#### EXERCISE INSTRUCTIONS
Please copy out each entry, word for word.

#### INPUT DATA
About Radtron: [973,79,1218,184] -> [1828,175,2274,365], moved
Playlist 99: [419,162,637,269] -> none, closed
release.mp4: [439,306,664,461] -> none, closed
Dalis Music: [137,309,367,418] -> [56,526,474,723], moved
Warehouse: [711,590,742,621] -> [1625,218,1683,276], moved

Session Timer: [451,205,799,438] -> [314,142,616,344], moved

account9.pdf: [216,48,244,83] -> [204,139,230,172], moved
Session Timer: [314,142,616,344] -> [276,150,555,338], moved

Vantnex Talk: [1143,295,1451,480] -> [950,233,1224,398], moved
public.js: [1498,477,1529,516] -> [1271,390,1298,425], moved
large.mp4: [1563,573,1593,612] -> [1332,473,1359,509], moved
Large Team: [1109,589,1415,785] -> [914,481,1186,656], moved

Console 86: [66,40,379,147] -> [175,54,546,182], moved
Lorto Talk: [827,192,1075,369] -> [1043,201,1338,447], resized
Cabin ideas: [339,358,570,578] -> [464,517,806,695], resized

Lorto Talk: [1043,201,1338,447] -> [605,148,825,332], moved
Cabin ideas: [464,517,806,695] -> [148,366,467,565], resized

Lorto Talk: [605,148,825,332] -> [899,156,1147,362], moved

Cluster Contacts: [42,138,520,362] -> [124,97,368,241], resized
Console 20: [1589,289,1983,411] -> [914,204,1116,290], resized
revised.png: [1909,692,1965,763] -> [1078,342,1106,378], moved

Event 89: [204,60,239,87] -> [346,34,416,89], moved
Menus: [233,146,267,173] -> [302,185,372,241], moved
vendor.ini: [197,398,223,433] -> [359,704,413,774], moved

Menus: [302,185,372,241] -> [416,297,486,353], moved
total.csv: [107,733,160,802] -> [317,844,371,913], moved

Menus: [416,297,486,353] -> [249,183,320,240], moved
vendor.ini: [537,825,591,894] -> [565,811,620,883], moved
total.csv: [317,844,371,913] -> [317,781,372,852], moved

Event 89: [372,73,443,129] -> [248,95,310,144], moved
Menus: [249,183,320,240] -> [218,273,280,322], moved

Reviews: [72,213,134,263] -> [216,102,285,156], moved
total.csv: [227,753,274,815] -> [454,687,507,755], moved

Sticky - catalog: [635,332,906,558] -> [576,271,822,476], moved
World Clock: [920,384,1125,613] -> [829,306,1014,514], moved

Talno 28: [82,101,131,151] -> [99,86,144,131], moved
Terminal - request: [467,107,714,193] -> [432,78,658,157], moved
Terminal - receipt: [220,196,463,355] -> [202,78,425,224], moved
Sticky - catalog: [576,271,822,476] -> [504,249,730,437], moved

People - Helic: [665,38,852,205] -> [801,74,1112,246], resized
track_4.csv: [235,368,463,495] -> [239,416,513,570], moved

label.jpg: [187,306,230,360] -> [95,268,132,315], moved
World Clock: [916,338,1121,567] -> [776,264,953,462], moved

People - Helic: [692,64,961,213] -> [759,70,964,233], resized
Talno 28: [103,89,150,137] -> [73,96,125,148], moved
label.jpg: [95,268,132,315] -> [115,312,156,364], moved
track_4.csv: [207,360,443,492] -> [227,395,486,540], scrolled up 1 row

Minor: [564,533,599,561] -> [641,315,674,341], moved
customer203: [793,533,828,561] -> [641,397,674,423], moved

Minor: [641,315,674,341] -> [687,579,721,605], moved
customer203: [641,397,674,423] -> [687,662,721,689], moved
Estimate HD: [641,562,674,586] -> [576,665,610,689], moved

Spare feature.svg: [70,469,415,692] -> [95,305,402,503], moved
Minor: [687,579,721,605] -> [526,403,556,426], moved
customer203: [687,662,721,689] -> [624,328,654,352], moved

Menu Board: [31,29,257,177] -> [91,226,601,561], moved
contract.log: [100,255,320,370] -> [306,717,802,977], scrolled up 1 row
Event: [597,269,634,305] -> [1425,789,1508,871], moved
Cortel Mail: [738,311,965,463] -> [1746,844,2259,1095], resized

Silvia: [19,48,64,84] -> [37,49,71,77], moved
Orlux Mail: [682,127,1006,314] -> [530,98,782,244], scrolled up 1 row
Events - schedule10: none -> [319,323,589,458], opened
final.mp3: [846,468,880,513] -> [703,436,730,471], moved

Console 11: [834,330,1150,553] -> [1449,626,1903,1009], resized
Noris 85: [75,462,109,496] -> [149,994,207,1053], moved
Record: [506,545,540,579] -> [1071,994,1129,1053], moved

#### RESPONSE
About Radtron: [973,79,1218,184] -> [1828,175,2274,365], moved
Playlist 99: [419,162,637,269] -> none, closed
release.mp4: [439,306,664,461] -> none, closed
Dalis Music: [137,309,367,418] -> [56,526,474,723], moved
Warehouse: [711,590,742,621] -> [1625,218,1683,276], moved

Session Timer: [451,205,799,438] -> [314,142,616,344], moved

account9.pdf: [216,48,244,83] -> [204,139,230,172], moved
Session Timer: [314,142,616,344] -> [276,150,555,338], moved

Vantnex Talk: [1143,295,1451,480] -> [950,233,1224,398], moved
public.js: [1498,477,1529,516] -> [1271,390,1298,425], moved
large.mp4: [1563,573,1593,612] -> [1332,473,1359,509], moved
Large Team: [1109,589,1415,785] -> [914,481,1186,656], moved

Console 86: [66,40,379,147] -> [175,54,546,182], moved
Lorto Talk: [827,192,1075,369] -> [1043,201,1338,447], resized
Cabin ideas: [339,358,570,578] -> [464,517,806,695], resized

Lorto Talk: [1043,201,1338,447] -> [605,148,825,332], moved
Cabin ideas: [464,517,806,695] -> [148,366,467,565], resized

Lorto Talk: [605,148,825,332] -> [899,156,1147,362], moved

Cluster Contacts: [42,138,520,362] -> [124,97,368,241], resized
Console 20: [1589,289,1983,411] -> [914,204,1116,290], resized
revised.png: [1909,692,1965,763] -> [1078,342,1106,378], moved

Event 89: [204,60,239,87] -> [346,34,416,89], moved
Menus: [233,146,267,173] -> [302,185,372,241], moved
vendor.ini: [197,398,223,433] -> [359,704,413,774], moved

Menus: [302,185,372,241] -> [416,297,486,353], moved
total.csv: [107,733,160,802] -> [317,844,371,913], moved

Menus: [416,297,486,353] -> [249,183,320,240], moved
vendor.ini: [537,825,591,894] -> [565,811,620,883], moved
total.csv: [317,844,371,913] -> [317,781,372,852], moved

Event 89: [372,73,443,129] -> [248,95,310,144], moved
Menus: [249,183,320,240] -> [218,273,280,322], moved

Reviews: [72,213,134,263] -> [216,102,285,156], moved
total.csv: [227,753,274,815] -> [454,687,507,755], moved

Sticky - catalog: [635,332,906,558] -> [576,271,822,476], moved
World Clock: [920,384,1125,613] -> [829,306,1014,514], moved

Talno 28: [82,101,131,151] -> [99,86,144,131], moved
Terminal - request: [467,107,714,193] -> [432,78,658,157], moved
Terminal - receipt: [220,196,463,355] -> [202,78,425,224], moved
Sticky - catalog: [576,271,822,476] -> [504,249,730,437], moved

People - Helic: [665,38,852,205] -> [801,74,1112,246], resized
track_4.csv: [235,368,463,495] -> [239,416,513,570], moved

label.jpg: [187,306,230,360] -> [95,268,132,315], moved
World Clock: [916,338,1121,567] -> [776,264,953,462], moved

People - Helic: [692,64,961,213] -> [759,70,964,233], resized
Talno 28: [103,89,150,137] -> [73,96,125,148], moved
label.jpg: [95,268,132,315] -> [115,312,156,364], moved
track_4.csv: [207,360,443,492] -> [227,395,486,540], scrolled up 1 row

Minor: [564,533,599,561] -> [641,315,674,341], moved
customer203: [793,533,828,561] -> [641,397,674,423], moved

Minor: [641,315,674,341] -> [687,579,721,605], moved
customer203: [641,397,674,423] -> [687,662,721,689], moved
Estimate HD: [641,562,674,586] -> [576,665,610,689], moved

Spare feature.svg: [70,469,415,692] -> [95,305,402,503], moved
Minor: [687,579,721,605] -> [526,403,556,426], moved
customer203: [687,662,721,689] -> [624,328,654,352], moved

Menu Board: [31,29,257,177] -> [91,226,601,561], moved
contract.log: [100,255,320,370] -> [306,717,802,977], scrolled up 1 row
Event: [597,269,634,305] -> [1425,789,1508,871], moved
Cortel Mail: [738,311,965,463] -> [1746,844,2259,1095], resized

Silvia: [19,48,64,84] -> [37,49,71,77], moved
Orlux Mail: [682,127,1006,314] -> [530,98,782,244], scrolled up 1 row
Events - schedule10: none -> [319,323,589,458], opened
final.mp3: [846,468,880,513] -> [703,436,730,471], moved

Console 11: [834,330,1150,553] -> [1449,626,1903,1009], resized
Noris 85: [75,462,109,496] -> [149,994,207,1053], moved
Record: [506,545,540,579] -> [1071,994,1129,1053], moved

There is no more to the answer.